◆ Task material:
########

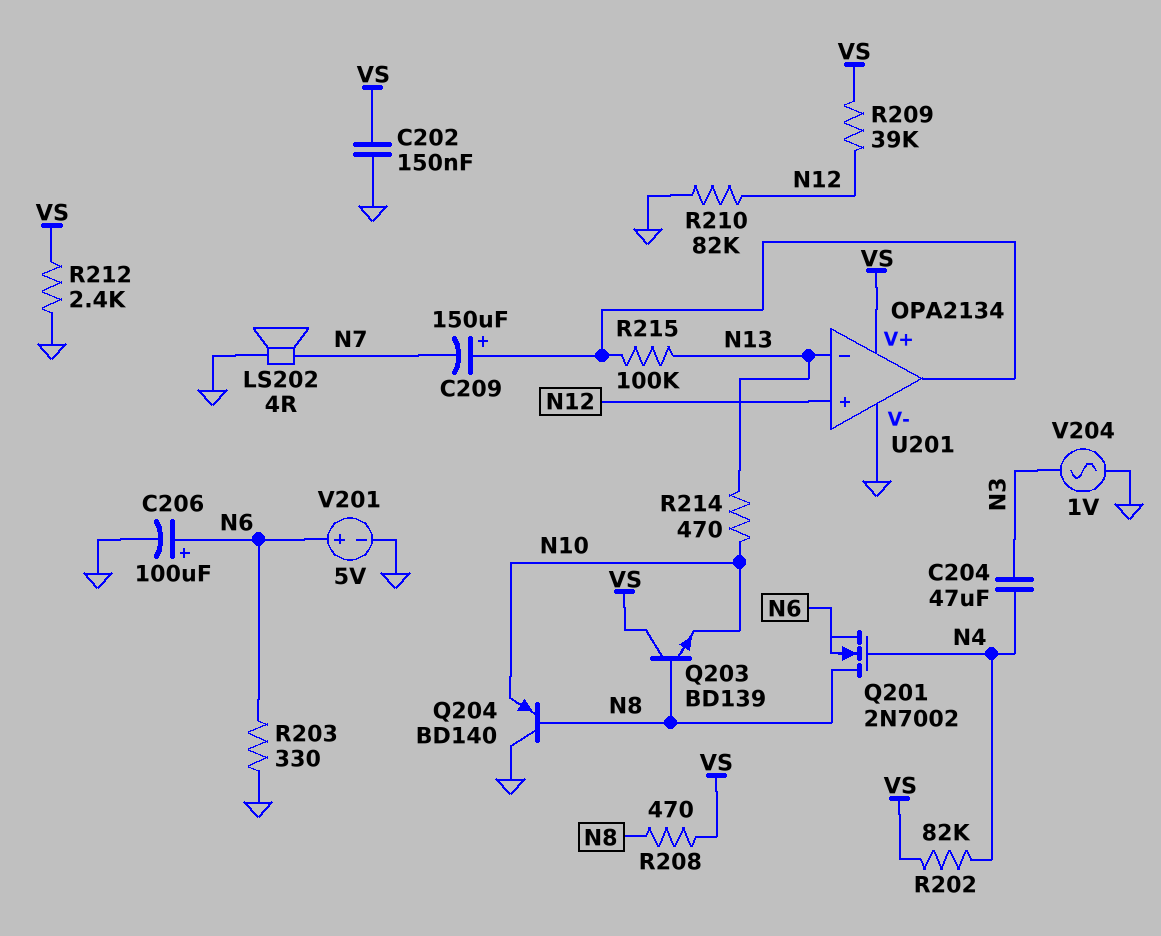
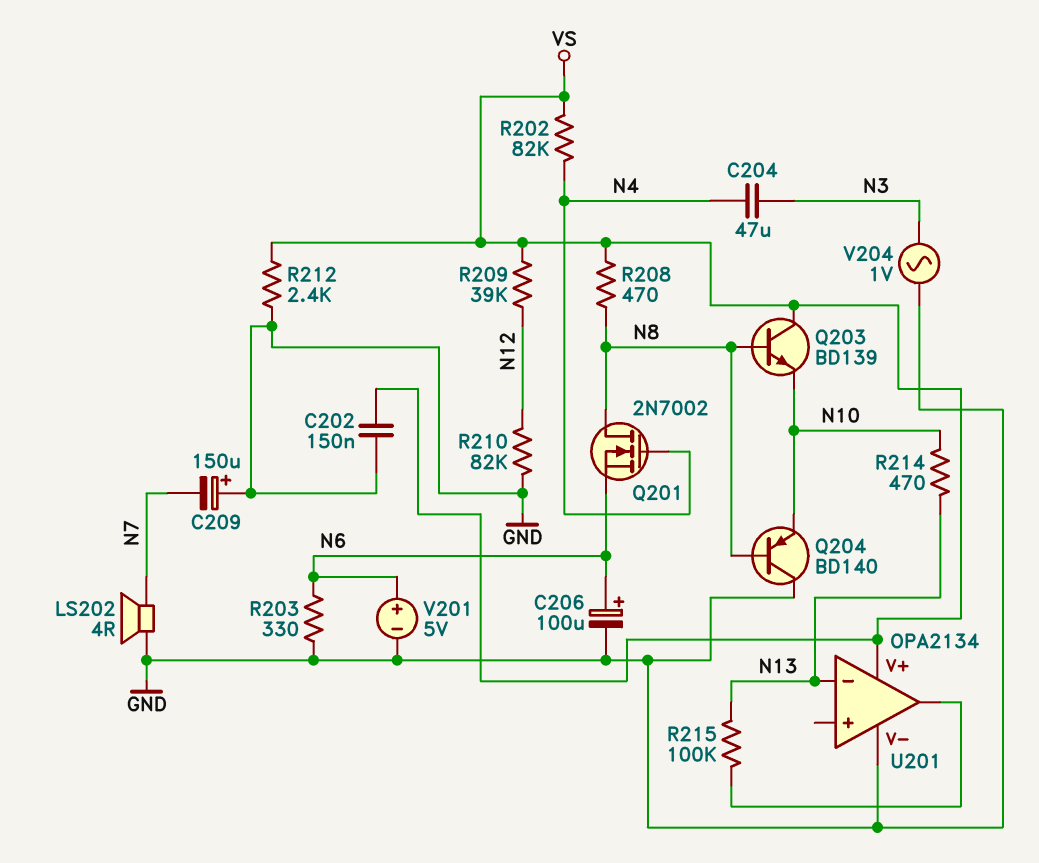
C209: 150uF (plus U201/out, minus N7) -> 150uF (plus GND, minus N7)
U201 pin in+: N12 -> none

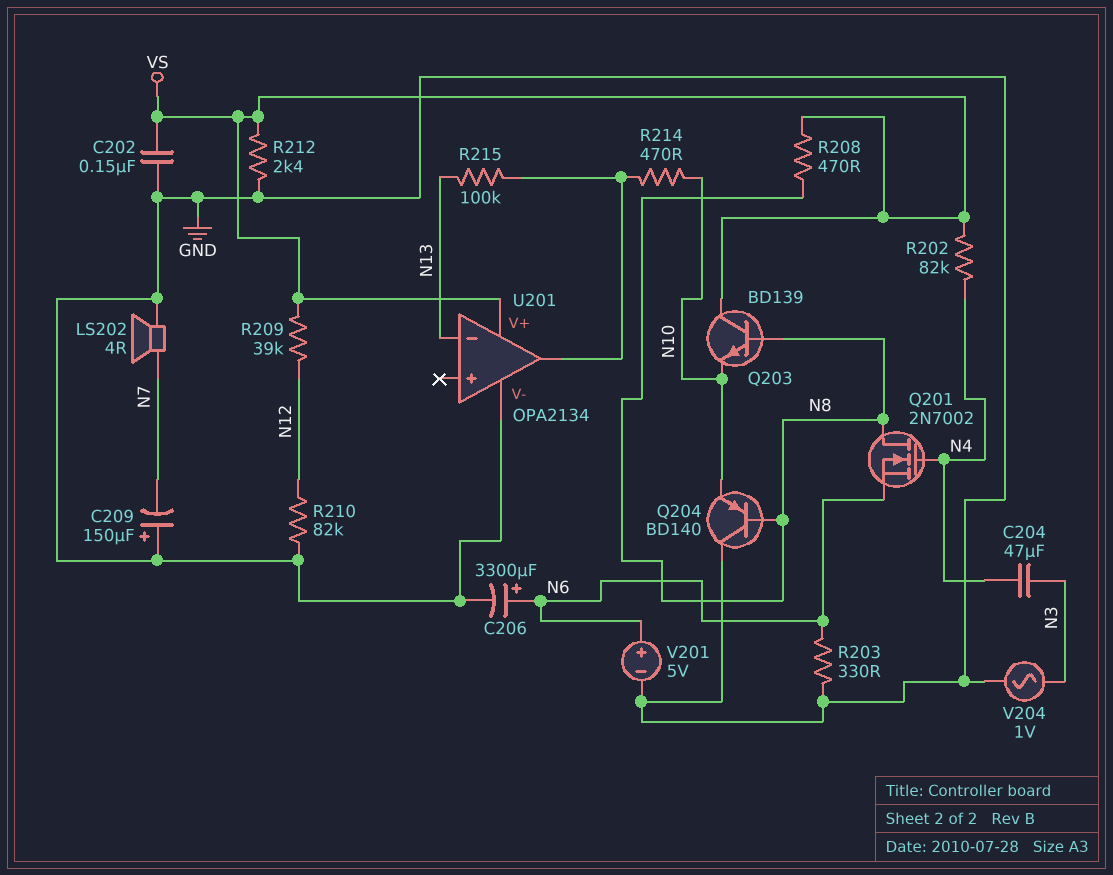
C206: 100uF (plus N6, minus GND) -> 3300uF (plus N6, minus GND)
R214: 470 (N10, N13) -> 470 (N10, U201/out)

########

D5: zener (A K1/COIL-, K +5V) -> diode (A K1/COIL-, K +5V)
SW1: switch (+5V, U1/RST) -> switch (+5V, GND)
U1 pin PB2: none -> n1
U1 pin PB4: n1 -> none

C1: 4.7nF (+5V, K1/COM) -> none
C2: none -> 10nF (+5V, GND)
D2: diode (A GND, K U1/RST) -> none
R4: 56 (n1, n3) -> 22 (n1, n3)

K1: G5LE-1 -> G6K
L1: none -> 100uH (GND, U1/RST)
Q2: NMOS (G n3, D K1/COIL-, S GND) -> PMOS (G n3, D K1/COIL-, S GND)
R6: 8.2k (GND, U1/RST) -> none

########

◆ Your goal: Using the records above, write out exactly the lines between the one holding "SW1: switch (+5V, U1/RST)" and the one holding "R6: 8.2k (GND, U1/RST) -> none", inclusive; leave everything else out.

◆ Task answer:
SW1: switch (+5V, U1/RST) -> switch (+5V, GND)
U1 pin PB2: none -> n1
U1 pin PB4: n1 -> none

C1: 4.7nF (+5V, K1/COM) -> none
C2: none -> 10nF (+5V, GND)
D2: diode (A GND, K U1/RST) -> none
R4: 56 (n1, n3) -> 22 (n1, n3)

K1: G5LE-1 -> G6K
L1: none -> 100uH (GND, U1/RST)
Q2: NMOS (G n3, D K1/COIL-, S GND) -> PMOS (G n3, D K1/COIL-, S GND)
R6: 8.2k (GND, U1/RST) -> none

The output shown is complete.